Segment Start: RECORDS FOR THE TASK

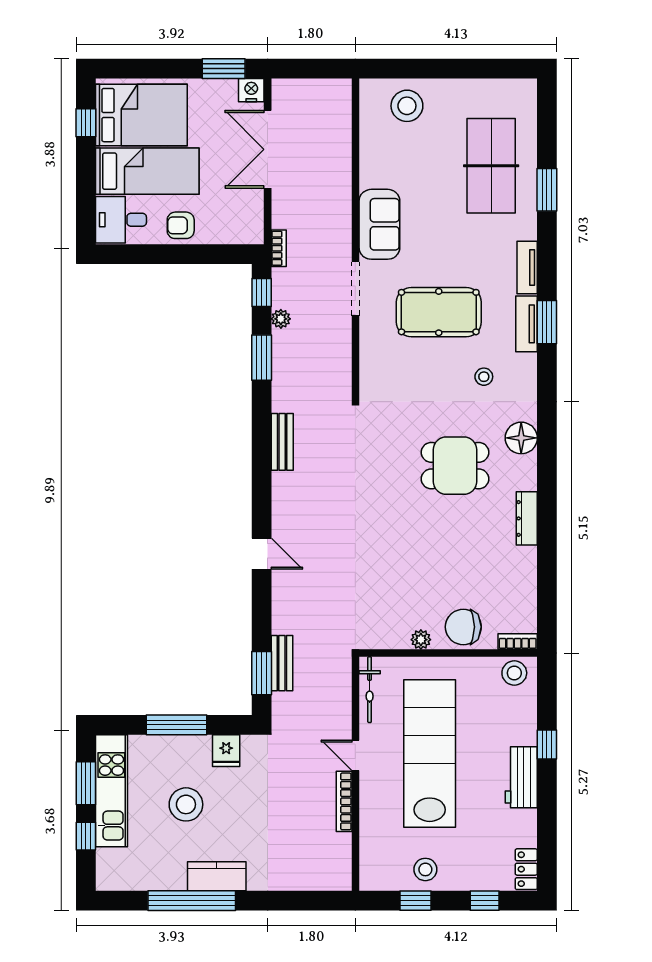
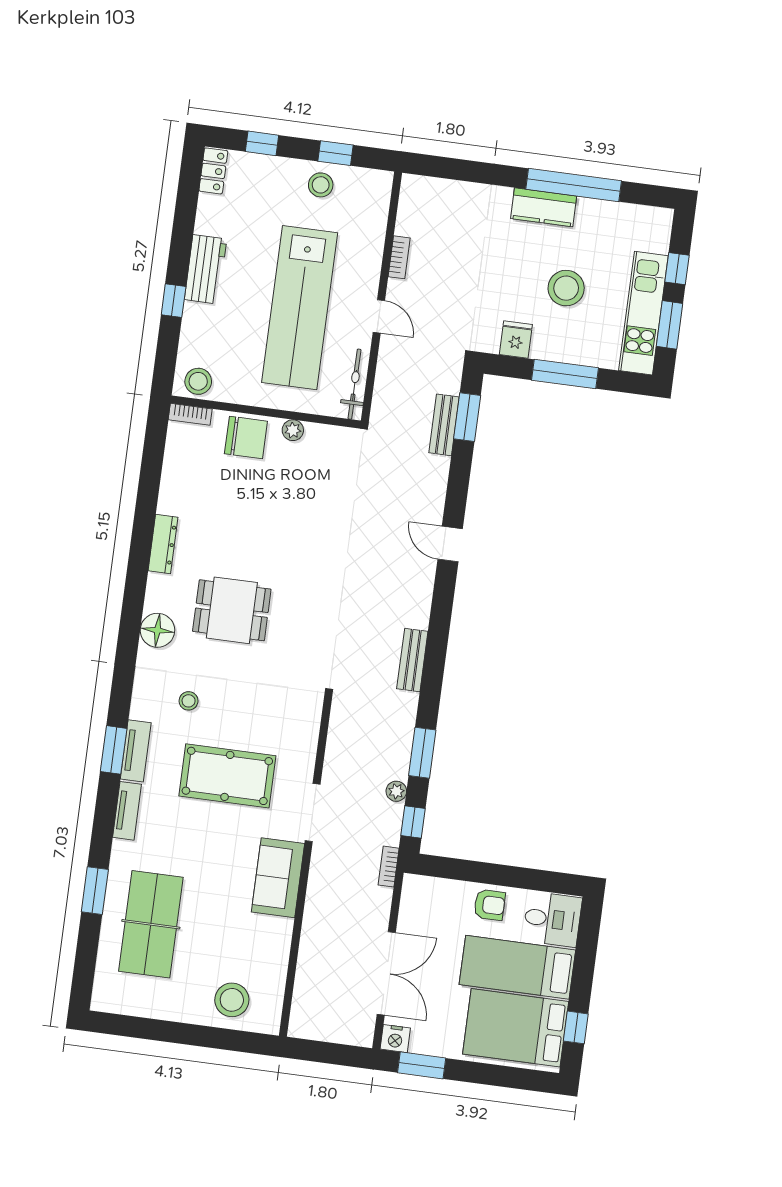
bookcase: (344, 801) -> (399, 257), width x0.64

Segment End: RECORDS FOR THE TASK
Segment Start: RECORDS FOR THE TASK

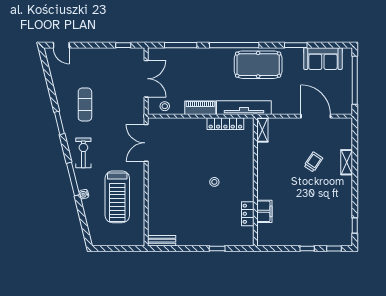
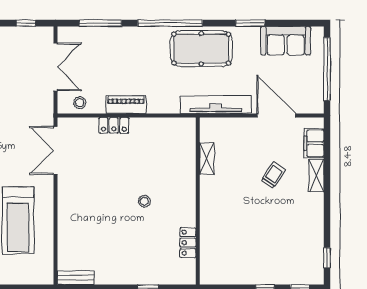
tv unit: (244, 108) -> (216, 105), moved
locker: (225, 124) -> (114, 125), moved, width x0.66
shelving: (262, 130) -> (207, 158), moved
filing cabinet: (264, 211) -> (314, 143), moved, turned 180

Segment End: RECORDS FOR THE TASK

### WHAT YOU HAVE TO DO
Please copy, exactly as written, every line in the listing above from the line with "locker: (225, 124)" up to and including the line with "filing cabinet: (264, 211)".

### EXERCISE SOLUTION
locker: (225, 124) -> (114, 125), moved, width x0.66
shelving: (262, 130) -> (207, 158), moved
filing cabinet: (264, 211) -> (314, 143), moved, turned 180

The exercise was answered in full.